- Data for this task -
☆ ☆ ☆ ☆ ☆ ☆ ☆
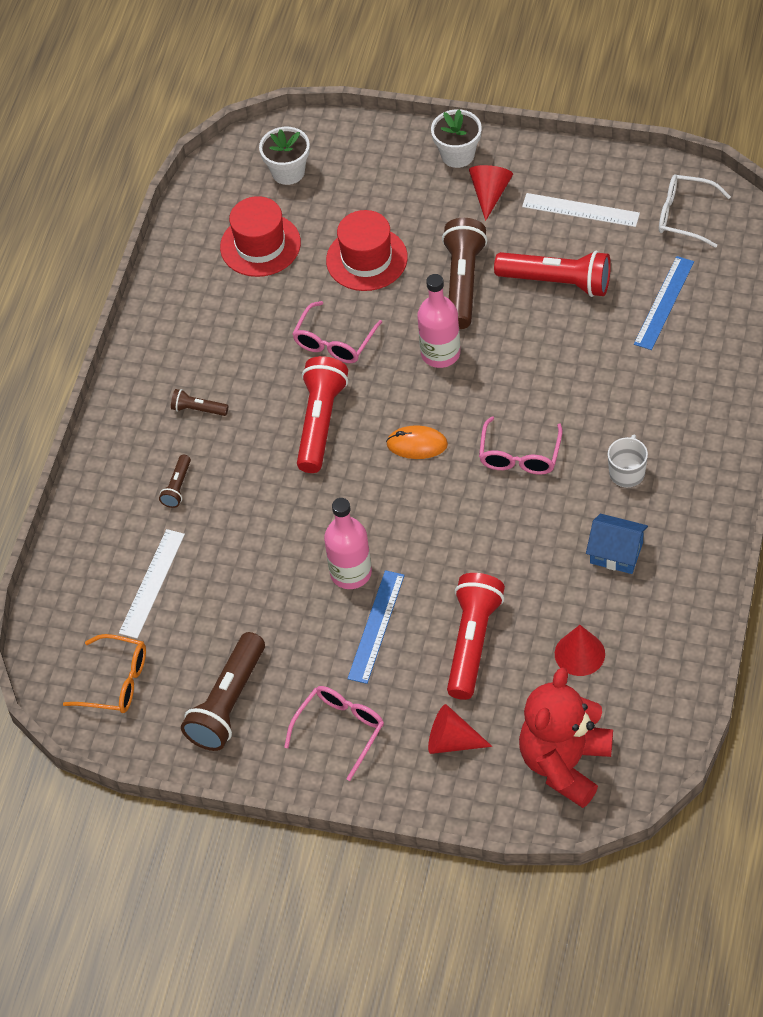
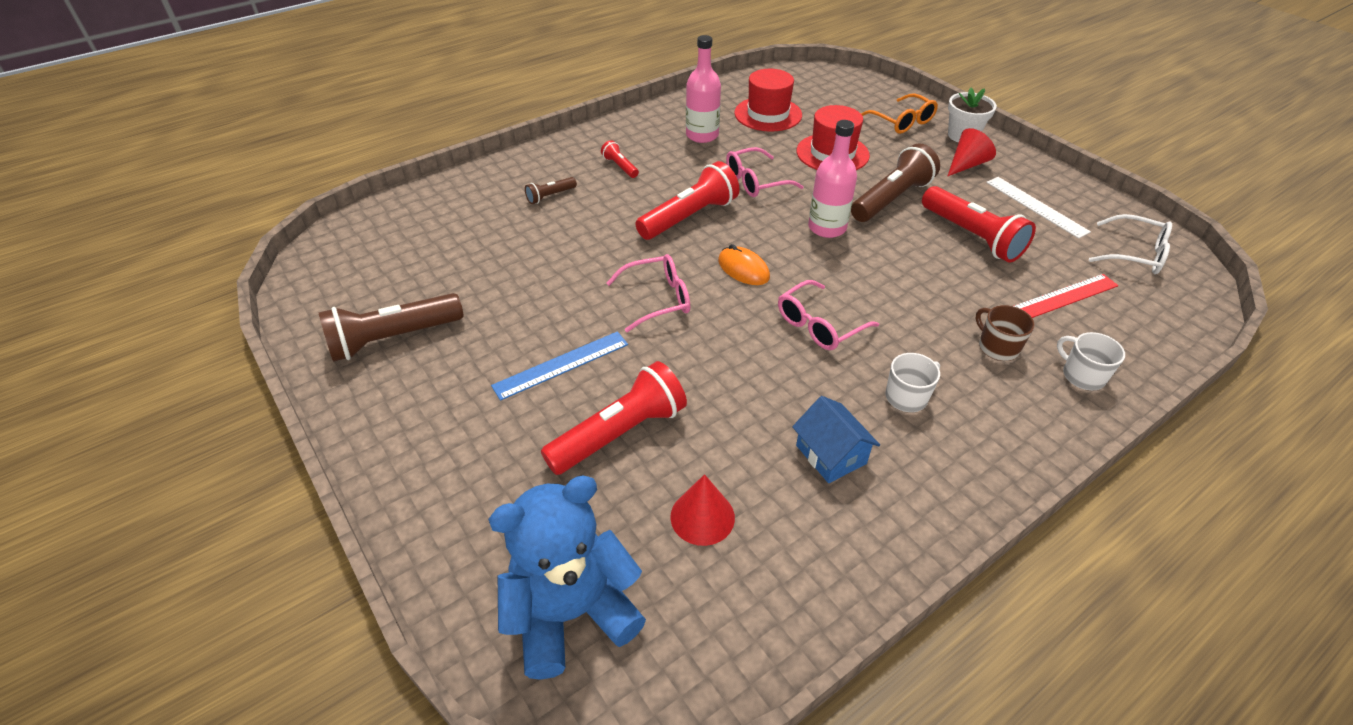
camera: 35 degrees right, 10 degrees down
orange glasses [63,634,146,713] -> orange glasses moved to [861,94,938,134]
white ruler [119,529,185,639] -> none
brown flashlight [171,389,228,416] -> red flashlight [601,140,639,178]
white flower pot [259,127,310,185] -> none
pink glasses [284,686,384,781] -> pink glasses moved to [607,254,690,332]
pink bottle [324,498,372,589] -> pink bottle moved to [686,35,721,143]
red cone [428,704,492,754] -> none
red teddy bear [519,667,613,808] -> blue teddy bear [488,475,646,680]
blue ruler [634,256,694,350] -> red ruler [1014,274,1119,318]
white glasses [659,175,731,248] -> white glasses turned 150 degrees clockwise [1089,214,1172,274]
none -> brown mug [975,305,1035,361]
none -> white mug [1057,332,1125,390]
☆ ☆ ☆ ☆ ☆ ☆ ☆
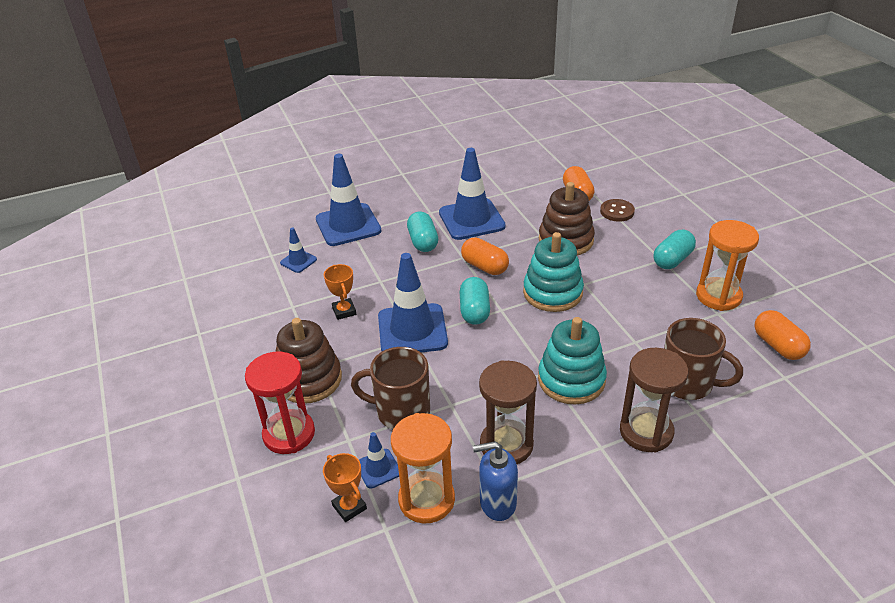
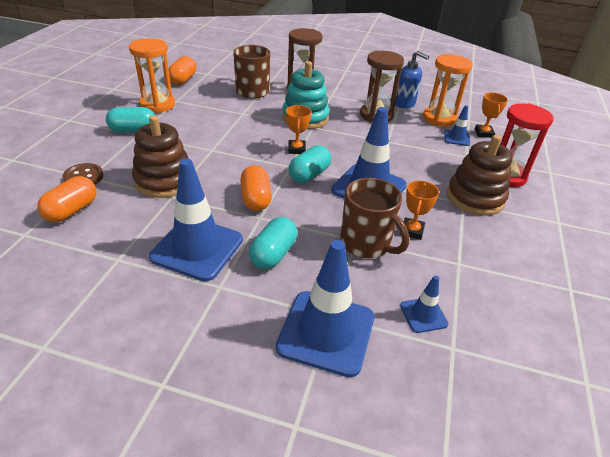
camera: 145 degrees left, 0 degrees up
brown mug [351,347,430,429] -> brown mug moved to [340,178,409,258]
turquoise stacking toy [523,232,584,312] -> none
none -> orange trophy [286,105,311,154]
☆ ☆ ☆ ☆ ☆ ☆ ☆
- Goal of the exercise -
The required output is each line of the entries that contains the word "moved".

- Output -
orange glasses [63,634,146,713] -> orange glasses moved to [861,94,938,134]
pink glasses [284,686,384,781] -> pink glasses moved to [607,254,690,332]
pink bottle [324,498,372,589] -> pink bottle moved to [686,35,721,143]
brown mug [351,347,430,429] -> brown mug moved to [340,178,409,258]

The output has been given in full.